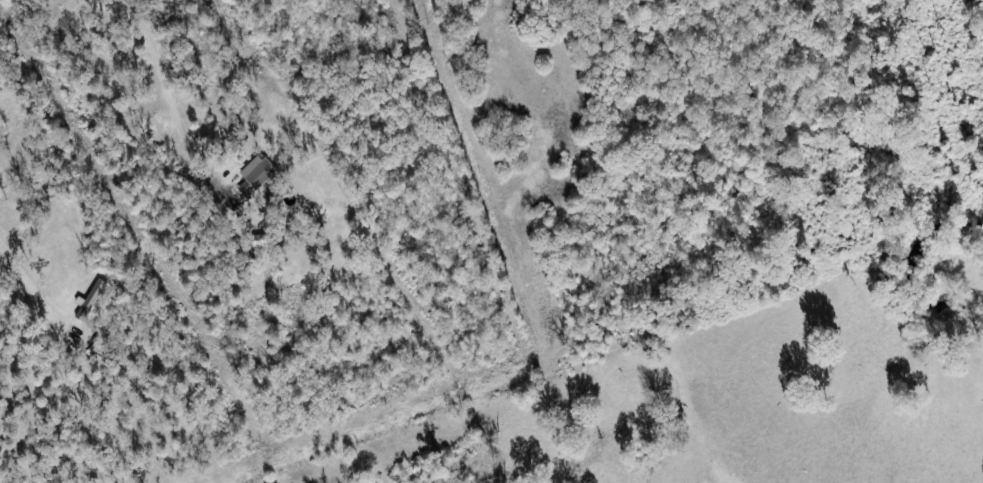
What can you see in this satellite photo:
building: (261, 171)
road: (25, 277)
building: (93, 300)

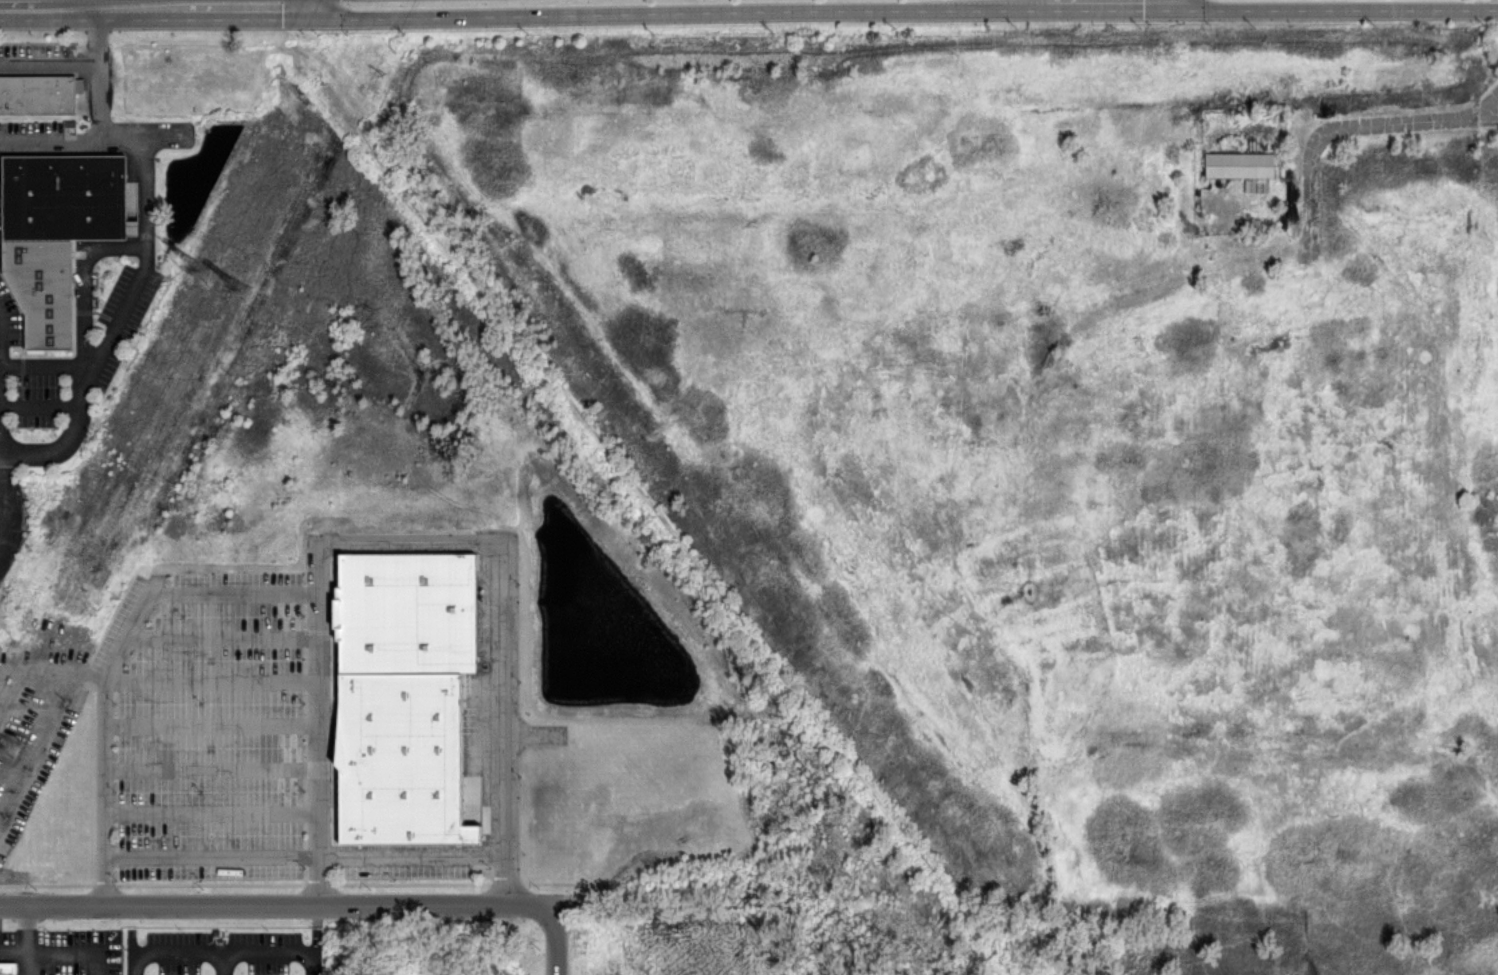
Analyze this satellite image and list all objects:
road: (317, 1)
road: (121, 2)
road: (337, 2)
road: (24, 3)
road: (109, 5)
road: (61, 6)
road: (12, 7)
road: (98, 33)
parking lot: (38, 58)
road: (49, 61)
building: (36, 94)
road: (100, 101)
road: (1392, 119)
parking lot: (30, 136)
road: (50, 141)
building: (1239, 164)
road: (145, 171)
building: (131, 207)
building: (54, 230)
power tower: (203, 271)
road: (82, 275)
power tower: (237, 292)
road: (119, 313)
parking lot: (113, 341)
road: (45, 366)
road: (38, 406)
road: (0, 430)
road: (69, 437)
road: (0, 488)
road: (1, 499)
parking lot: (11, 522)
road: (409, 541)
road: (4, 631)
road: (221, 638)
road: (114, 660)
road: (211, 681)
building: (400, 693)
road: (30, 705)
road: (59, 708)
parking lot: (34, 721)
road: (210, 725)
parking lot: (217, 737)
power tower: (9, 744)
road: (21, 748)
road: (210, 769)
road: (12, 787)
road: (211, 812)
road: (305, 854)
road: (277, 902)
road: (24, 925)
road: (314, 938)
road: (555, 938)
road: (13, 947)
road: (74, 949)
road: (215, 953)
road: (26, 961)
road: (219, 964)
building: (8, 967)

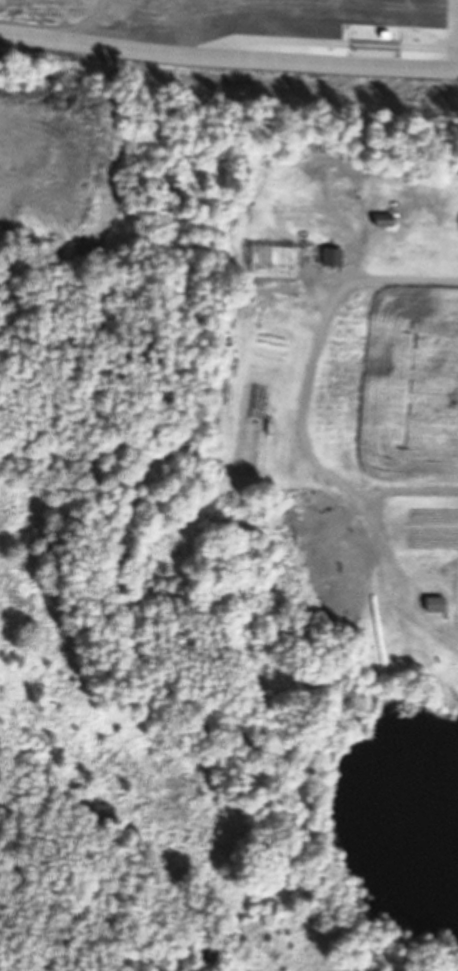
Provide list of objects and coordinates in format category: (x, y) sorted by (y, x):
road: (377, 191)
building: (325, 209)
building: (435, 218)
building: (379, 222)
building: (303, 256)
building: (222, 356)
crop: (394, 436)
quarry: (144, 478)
○ ○ ○ ○
◆ Activity:
Across all of the material above, how many lines contain the word "parking"? Only the number should be given.

◆ Reply to the exercise:
6